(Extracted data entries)

****

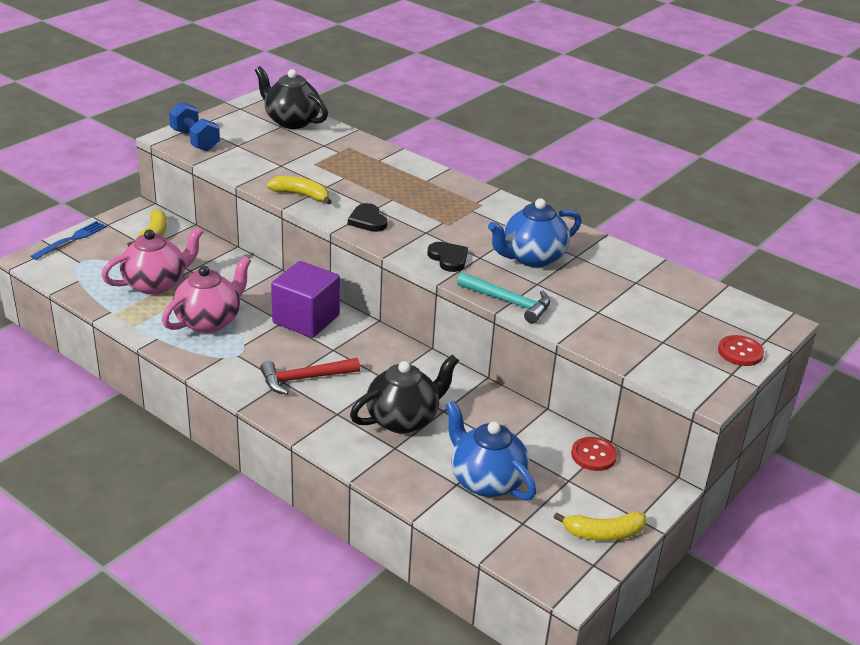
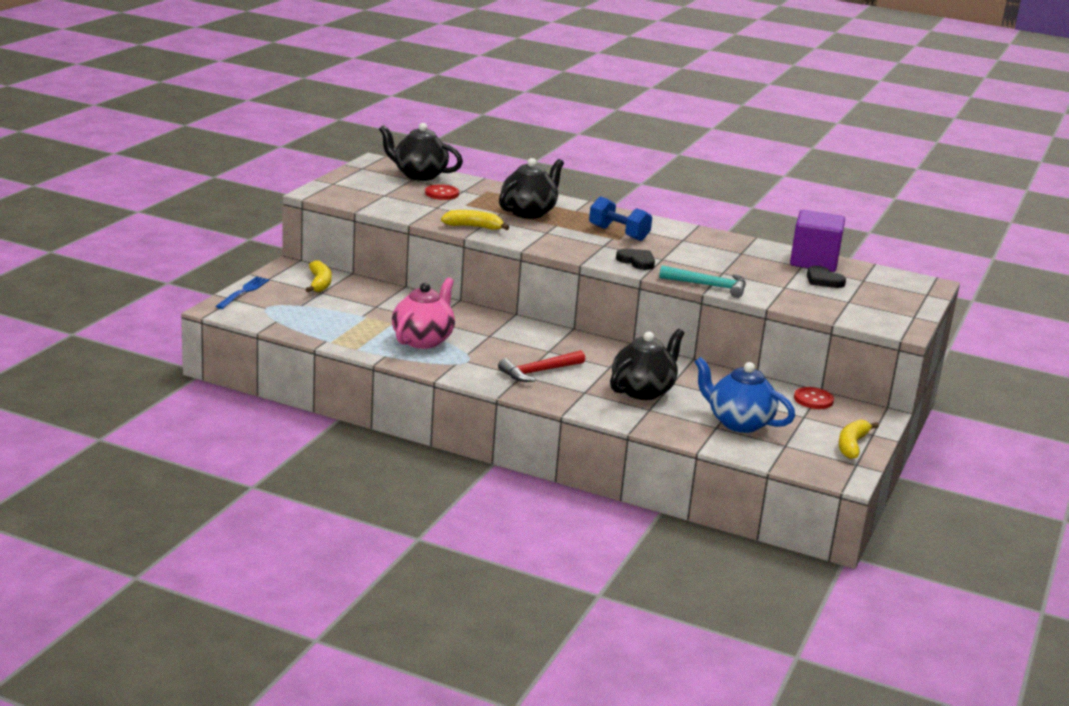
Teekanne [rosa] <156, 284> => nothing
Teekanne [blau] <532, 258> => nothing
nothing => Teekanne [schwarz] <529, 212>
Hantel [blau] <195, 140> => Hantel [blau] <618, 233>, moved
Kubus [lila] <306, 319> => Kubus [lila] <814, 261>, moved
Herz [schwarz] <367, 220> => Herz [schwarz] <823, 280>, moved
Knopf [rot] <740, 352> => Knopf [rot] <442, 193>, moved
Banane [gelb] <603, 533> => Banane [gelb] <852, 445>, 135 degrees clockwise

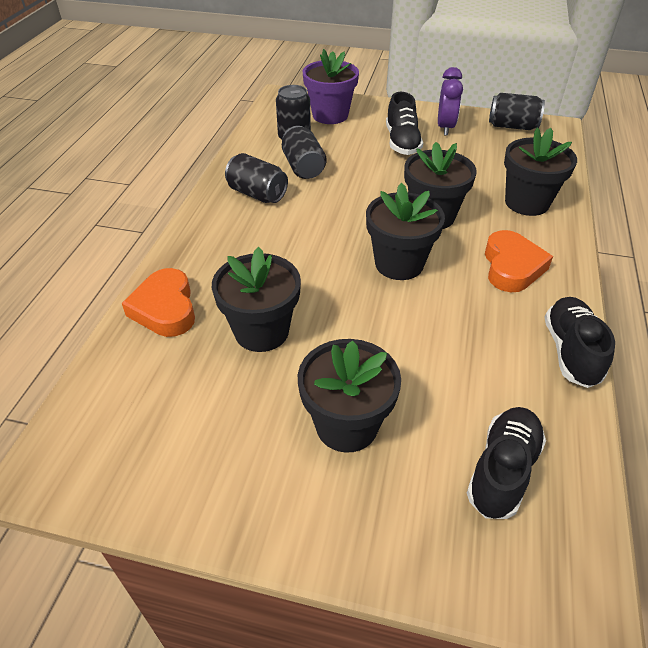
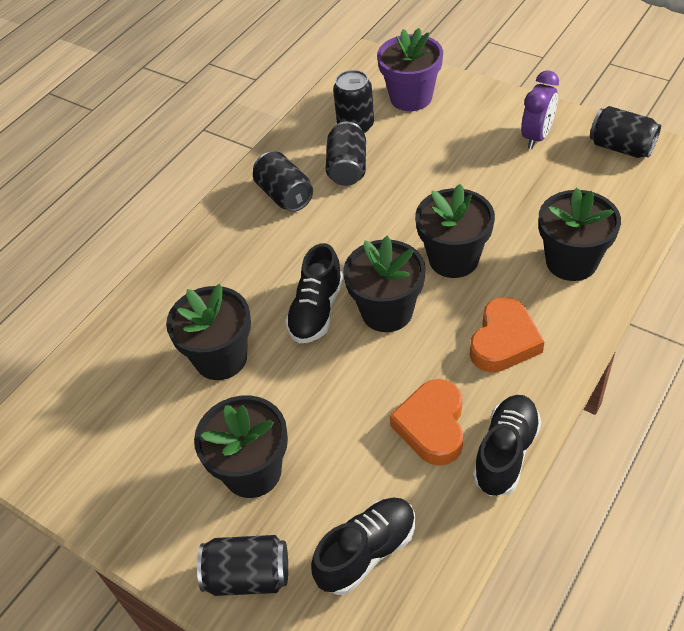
nothing => Dose [schwarz] <248, 576>
Herz [orange] <165, 308> => Herz [orange] <432, 426>, moved
Schuh [schwarz] <402, 142> => Schuh [schwarz] <316, 310>, moved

****

Your objective: Repeat the data above word for word, without pictures.

Exercise solution:
Teekanne [rosa] <156, 284> => nothing
Teekanne [blau] <532, 258> => nothing
nothing => Teekanne [schwarz] <529, 212>
Hantel [blau] <195, 140> => Hantel [blau] <618, 233>, moved
Kubus [lila] <306, 319> => Kubus [lila] <814, 261>, moved
Herz [schwarz] <367, 220> => Herz [schwarz] <823, 280>, moved
Knopf [rot] <740, 352> => Knopf [rot] <442, 193>, moved
Banane [gelb] <603, 533> => Banane [gelb] <852, 445>, 135 degrees clockwise

nothing => Dose [schwarz] <248, 576>
Herz [orange] <165, 308> => Herz [orange] <432, 426>, moved
Schuh [schwarz] <402, 142> => Schuh [schwarz] <316, 310>, moved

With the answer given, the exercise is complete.